▶ _HOW TO COMPLETE THIS TASK_
Using the listing below, please count the lines that contain the string "none". Only the number is wanted.

DATA SHOWN: Begin

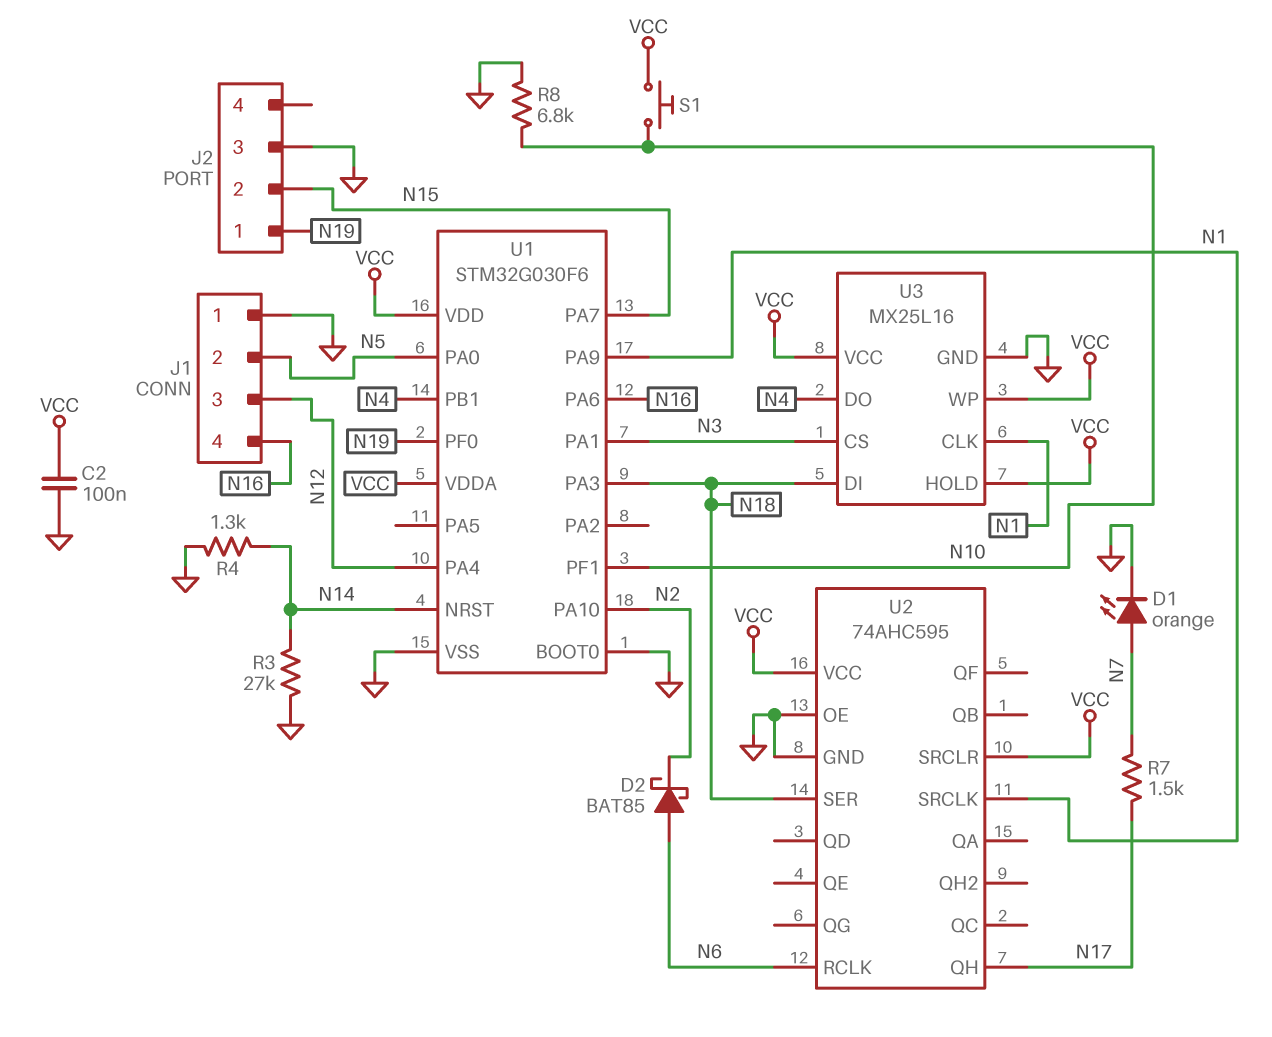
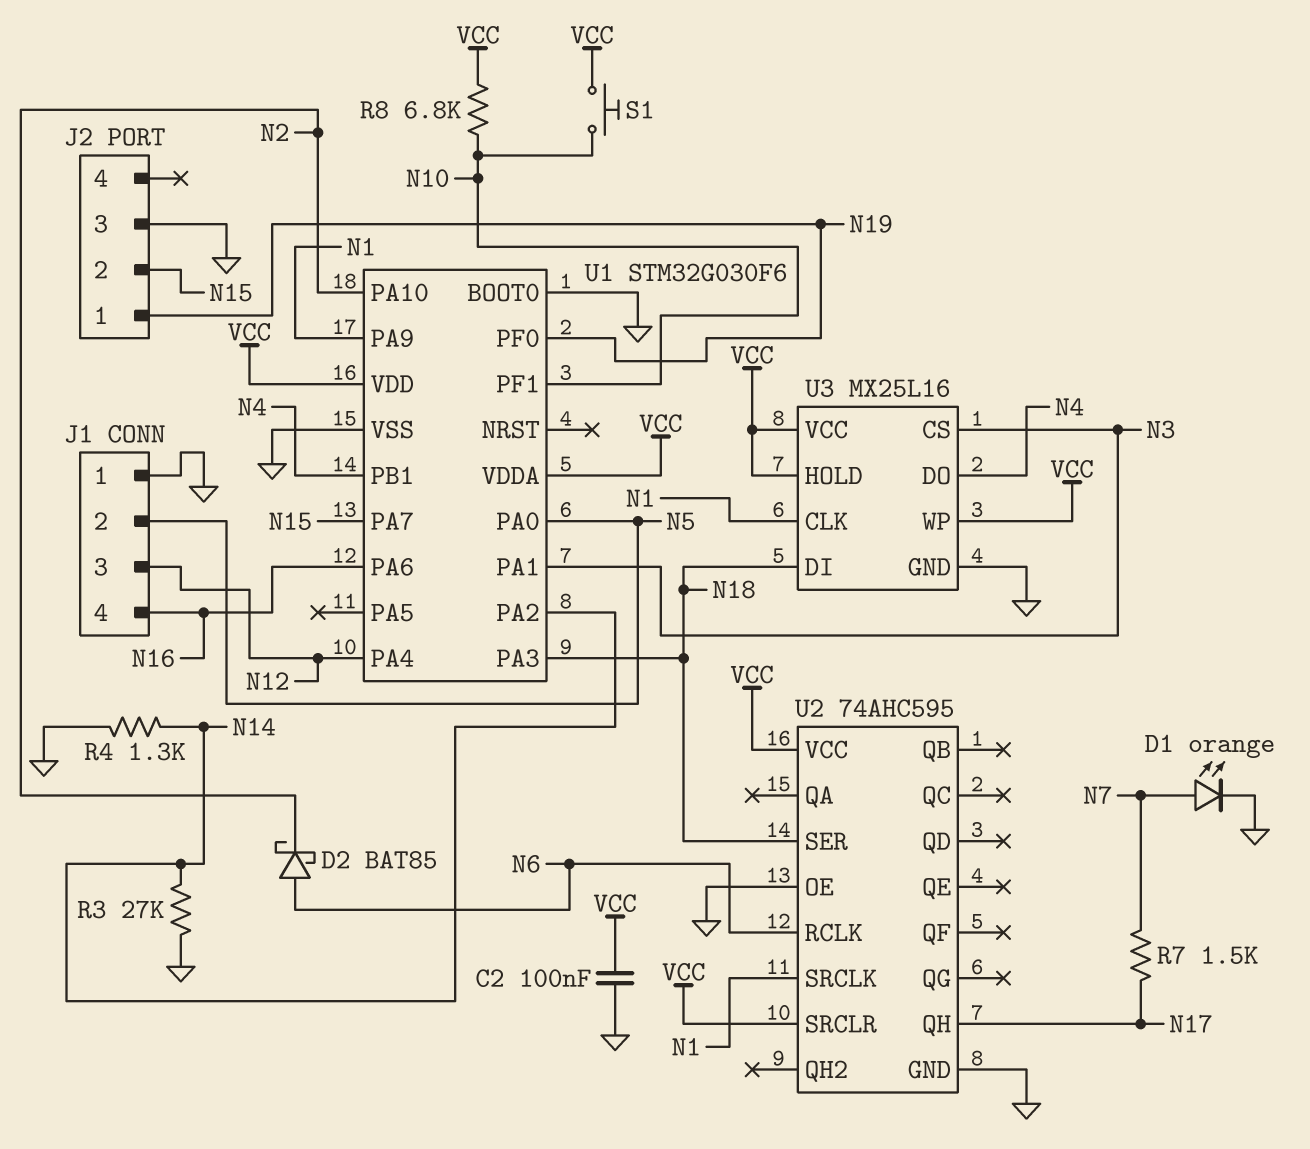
R8: 6.8k (GND, N10) -> 6.8k (N10, VCC)
U1 pin NRST: N14 -> none
U1 pin PA2: none -> N14

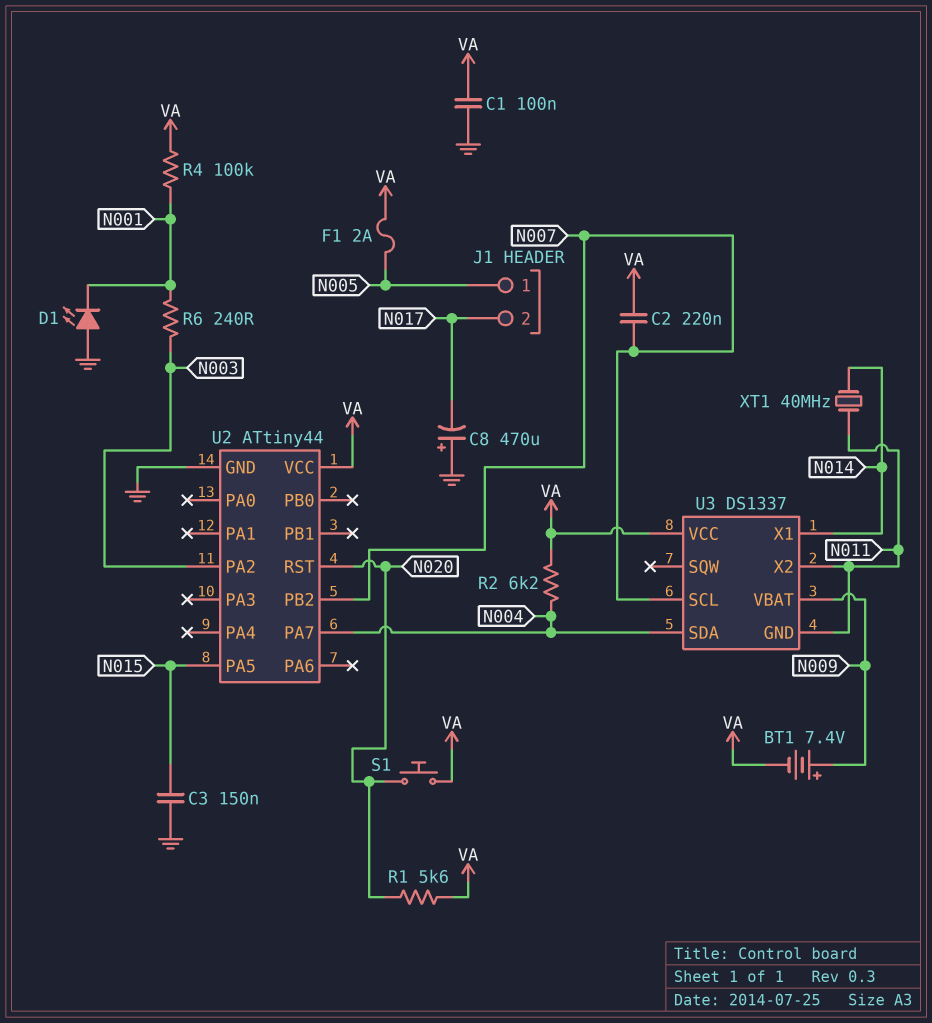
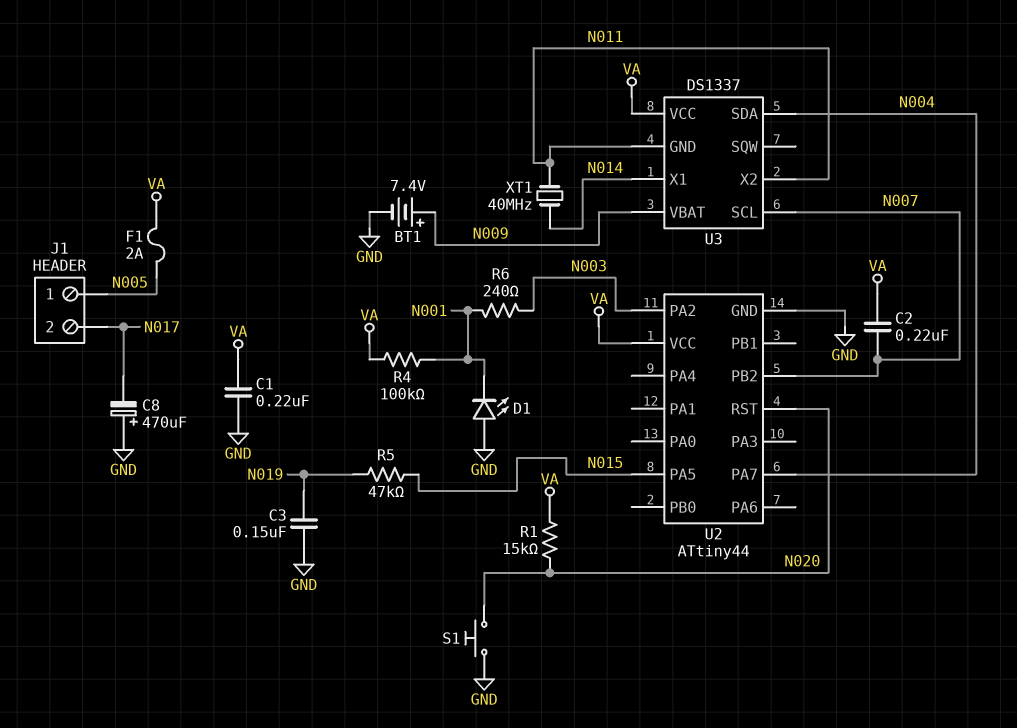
BT1: 7.4V (plus N009, minus VA) -> 7.4V (plus N009, minus GND)
C1: 100nF (GND, VA) -> 220nF (GND, VA)
C3: 150nF (GND, N015) -> 150nF (GND, N019)
R1: 5.6k (N020, VA) -> 15k (N020, VA)
R2: 6.2k (N004, VA) -> none
R5: none -> 47k (N015, N019)
S1: button (N020, VA) -> button (GND, N020)

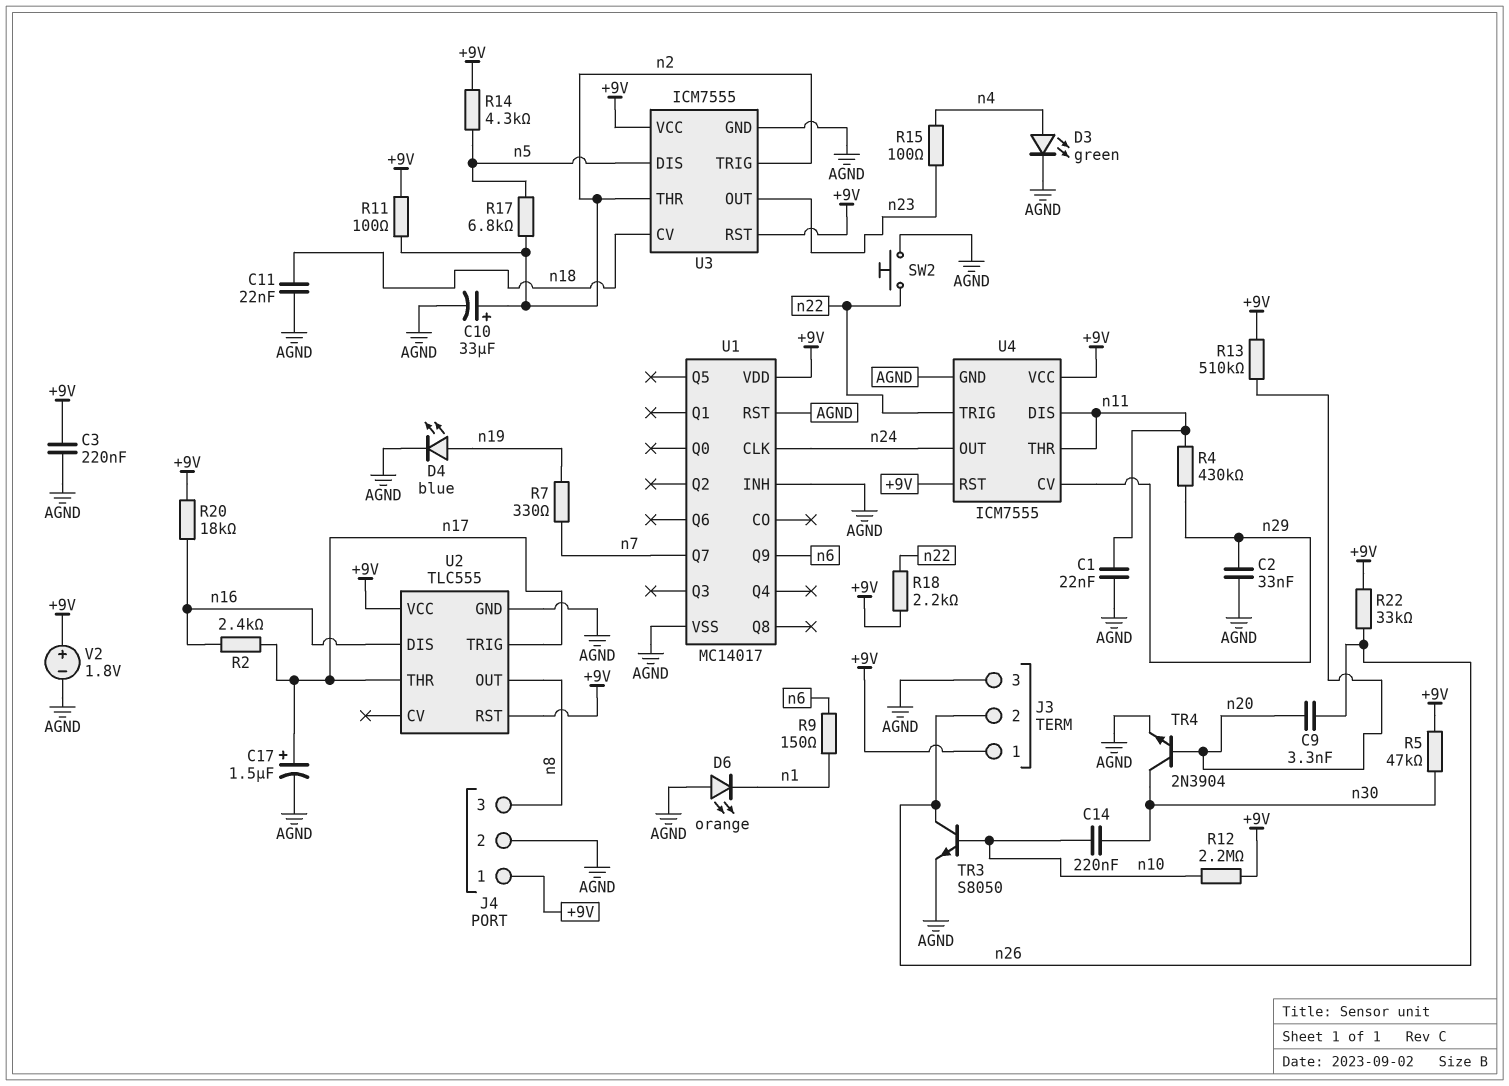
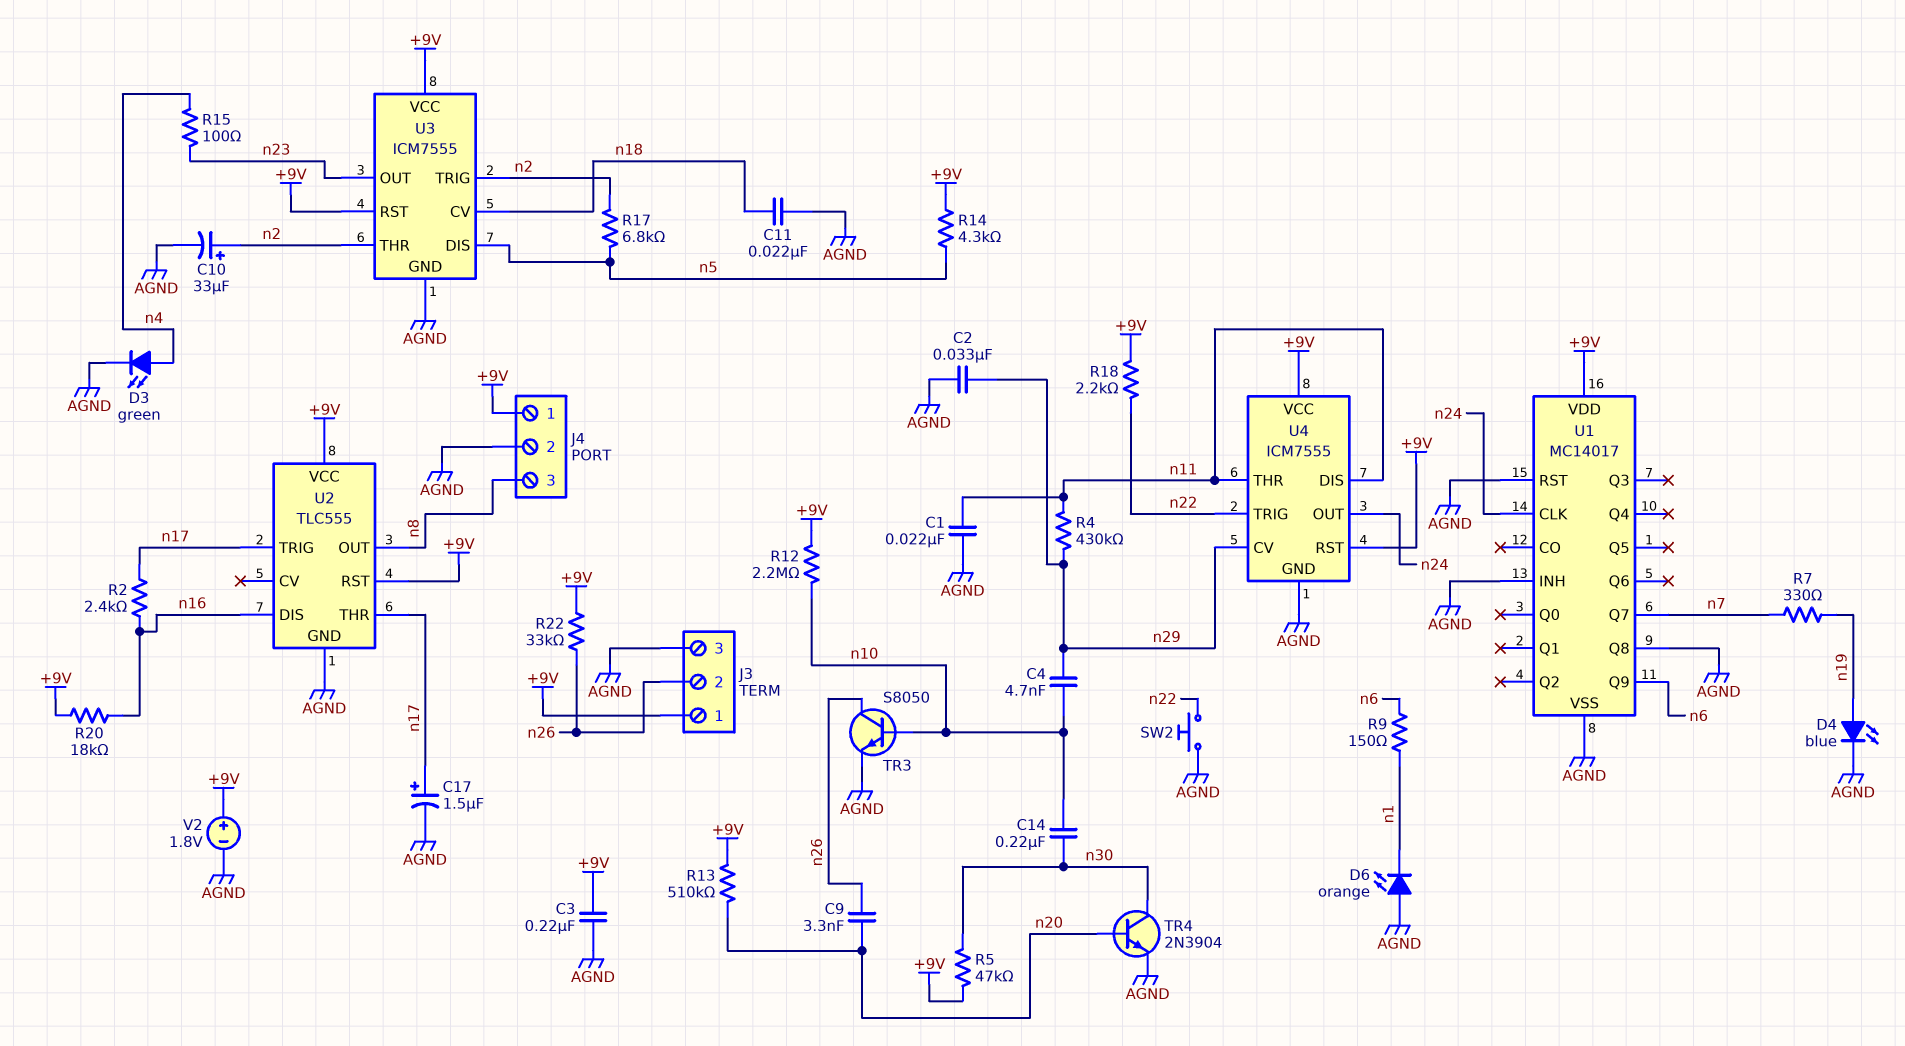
C4: none -> 4.7nF (n10, n29)
R11: 100 (+9V, n2) -> none
U1 pin Q8: none -> AGND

DATA SHOWN: End

▶ _TASK ANSWER_
7